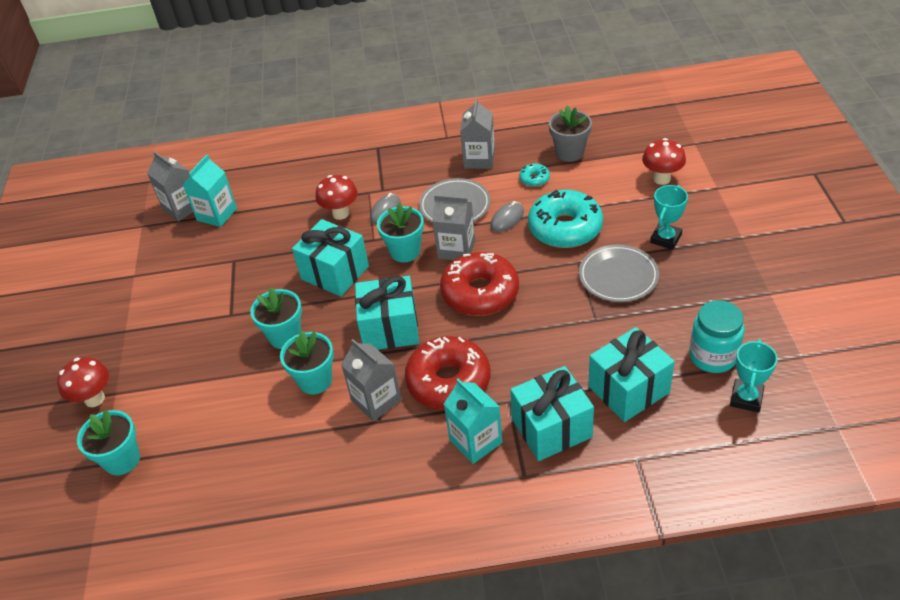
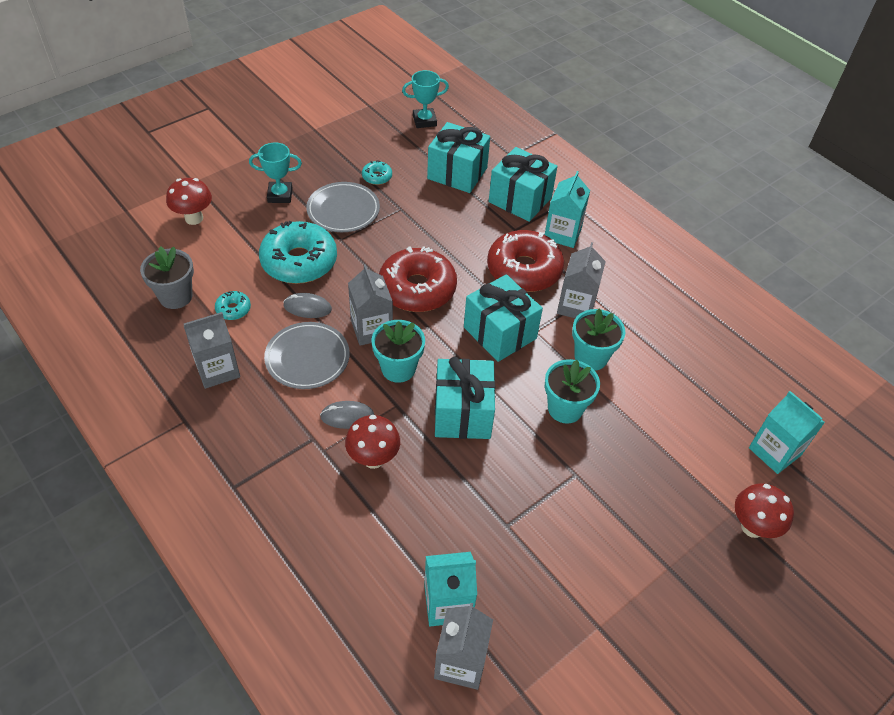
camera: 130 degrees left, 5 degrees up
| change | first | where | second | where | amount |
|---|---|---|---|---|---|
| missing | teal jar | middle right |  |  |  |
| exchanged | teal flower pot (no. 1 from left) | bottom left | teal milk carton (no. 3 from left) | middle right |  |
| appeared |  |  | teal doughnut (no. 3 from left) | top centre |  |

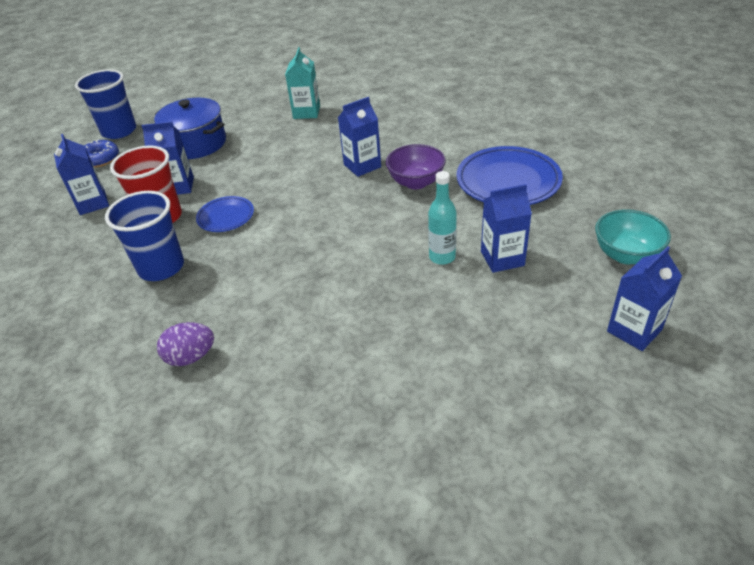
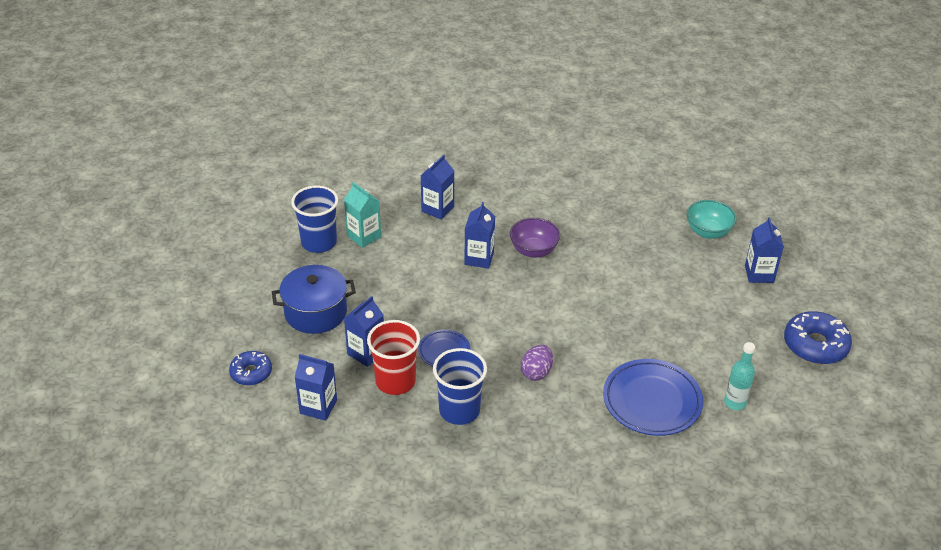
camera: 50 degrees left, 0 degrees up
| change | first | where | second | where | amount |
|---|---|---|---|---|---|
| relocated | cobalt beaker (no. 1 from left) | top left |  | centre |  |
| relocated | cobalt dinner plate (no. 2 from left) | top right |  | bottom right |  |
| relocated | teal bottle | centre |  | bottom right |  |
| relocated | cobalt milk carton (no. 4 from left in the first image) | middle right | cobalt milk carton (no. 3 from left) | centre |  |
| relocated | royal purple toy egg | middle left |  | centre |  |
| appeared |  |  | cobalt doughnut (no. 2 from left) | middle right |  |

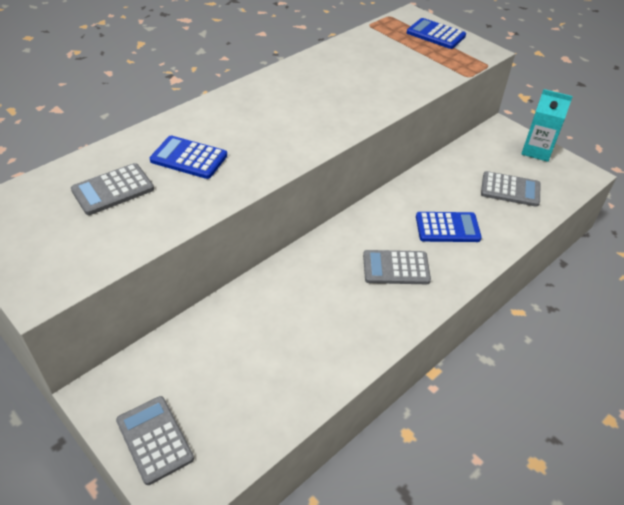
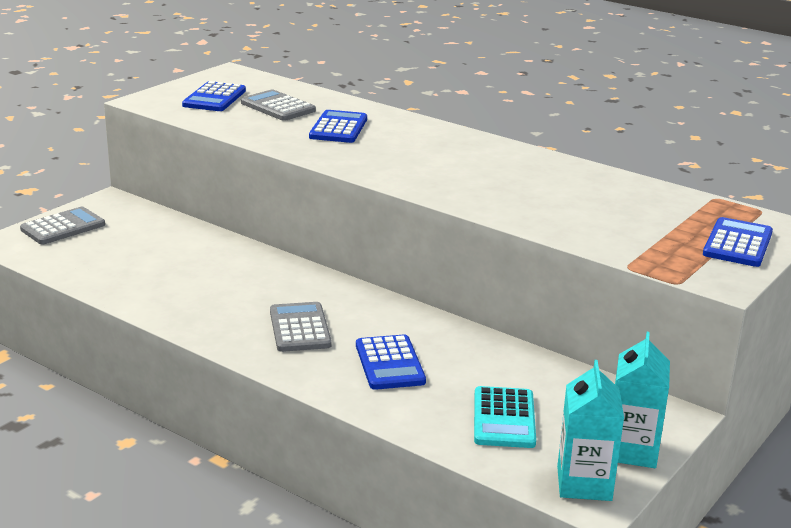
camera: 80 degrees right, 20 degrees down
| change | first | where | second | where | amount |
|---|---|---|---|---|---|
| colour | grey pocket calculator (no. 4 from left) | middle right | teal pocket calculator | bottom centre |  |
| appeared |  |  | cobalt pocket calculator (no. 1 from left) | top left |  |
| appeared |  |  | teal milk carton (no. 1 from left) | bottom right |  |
==
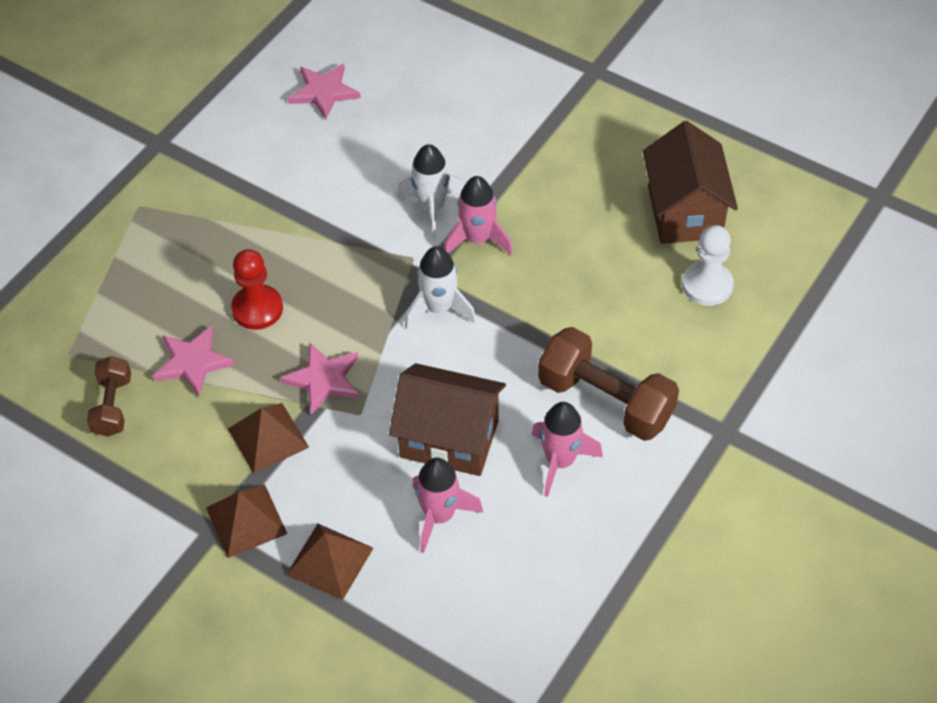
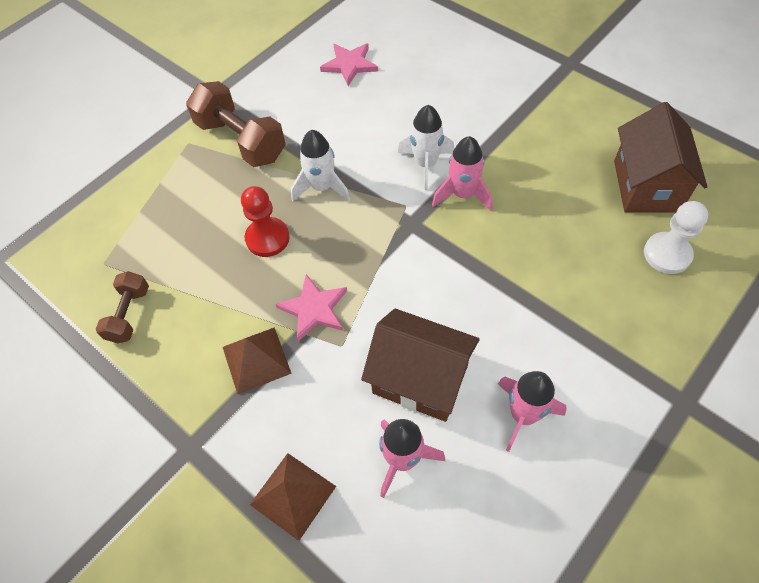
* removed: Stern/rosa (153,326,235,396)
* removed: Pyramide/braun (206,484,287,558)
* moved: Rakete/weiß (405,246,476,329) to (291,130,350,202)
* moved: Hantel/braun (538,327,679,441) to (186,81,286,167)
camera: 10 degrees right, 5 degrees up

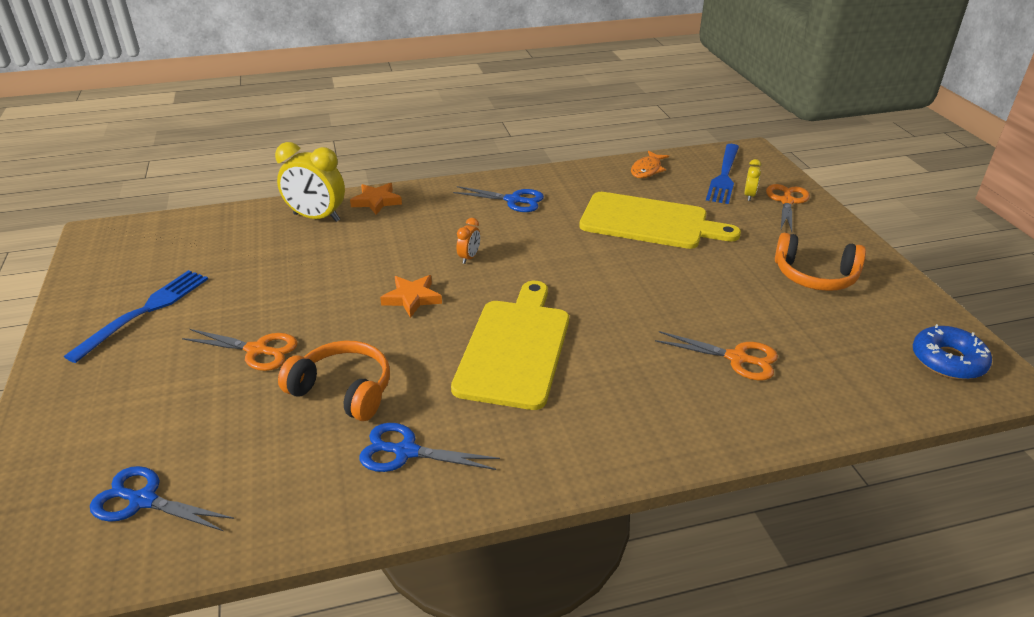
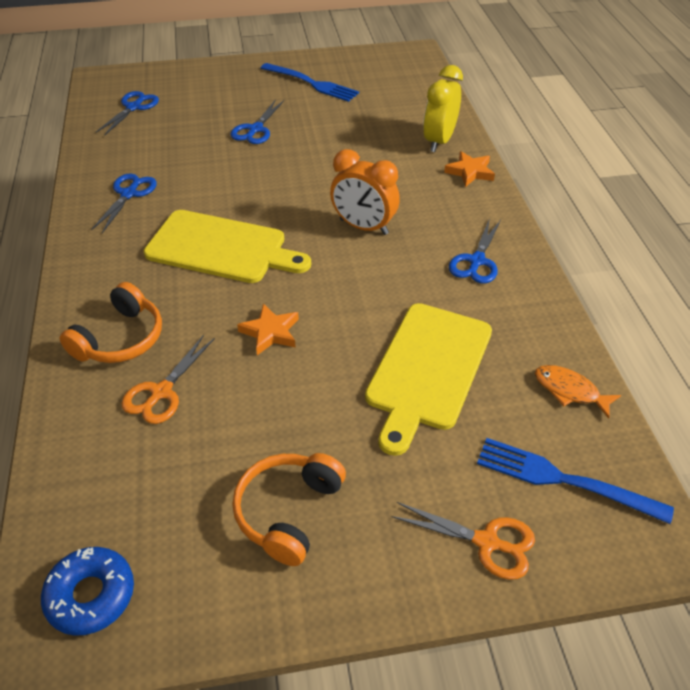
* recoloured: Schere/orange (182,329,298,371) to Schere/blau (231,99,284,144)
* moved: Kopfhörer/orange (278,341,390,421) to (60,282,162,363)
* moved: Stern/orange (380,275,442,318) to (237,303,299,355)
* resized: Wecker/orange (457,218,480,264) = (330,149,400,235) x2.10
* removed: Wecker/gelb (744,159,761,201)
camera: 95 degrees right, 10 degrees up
==
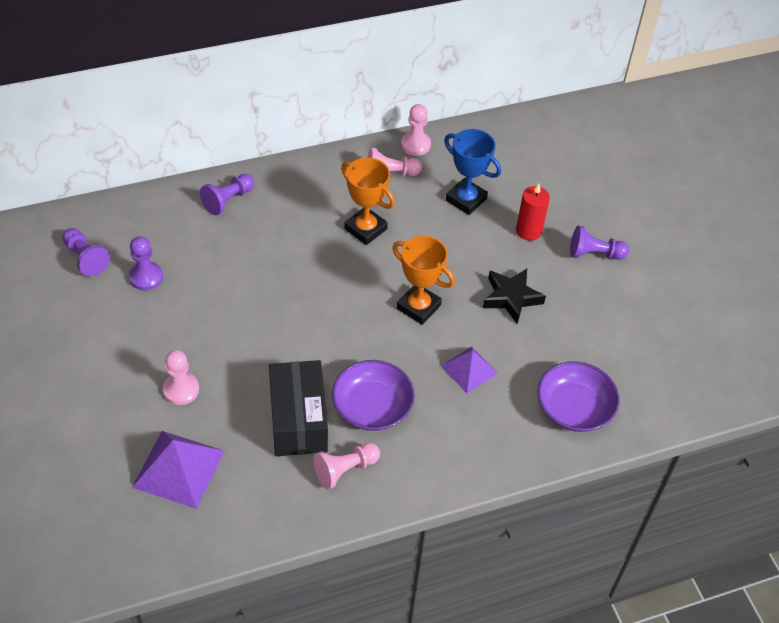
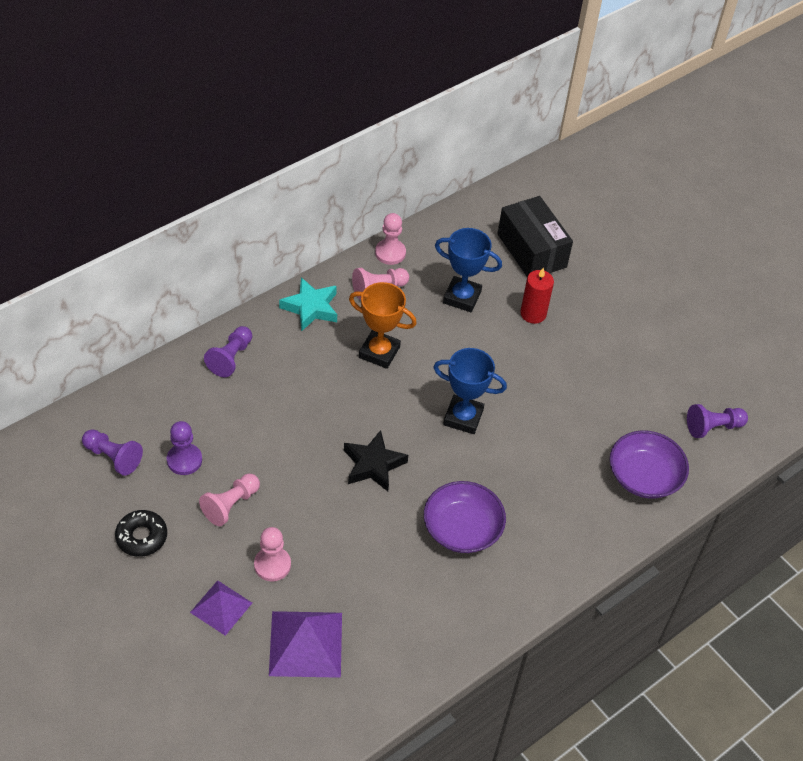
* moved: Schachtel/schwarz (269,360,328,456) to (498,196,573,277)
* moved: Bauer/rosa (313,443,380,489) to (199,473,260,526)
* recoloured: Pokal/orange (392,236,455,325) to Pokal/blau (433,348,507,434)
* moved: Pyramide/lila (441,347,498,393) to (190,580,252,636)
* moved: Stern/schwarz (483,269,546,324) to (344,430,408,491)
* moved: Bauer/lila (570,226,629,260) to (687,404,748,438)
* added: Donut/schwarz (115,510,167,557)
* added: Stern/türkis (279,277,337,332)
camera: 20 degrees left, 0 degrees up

_The task_. From the listing above, the lines starting with the one that has "removed: Pyramide/braun (206,484,287,558)" and running through the one that has "(538,327,679,441) to (186,81,286,167)" should be copied exactly, ends included.

_Response to this task_.
* removed: Pyramide/braun (206,484,287,558)
* moved: Rakete/weiß (405,246,476,329) to (291,130,350,202)
* moved: Hantel/braun (538,327,679,441) to (186,81,286,167)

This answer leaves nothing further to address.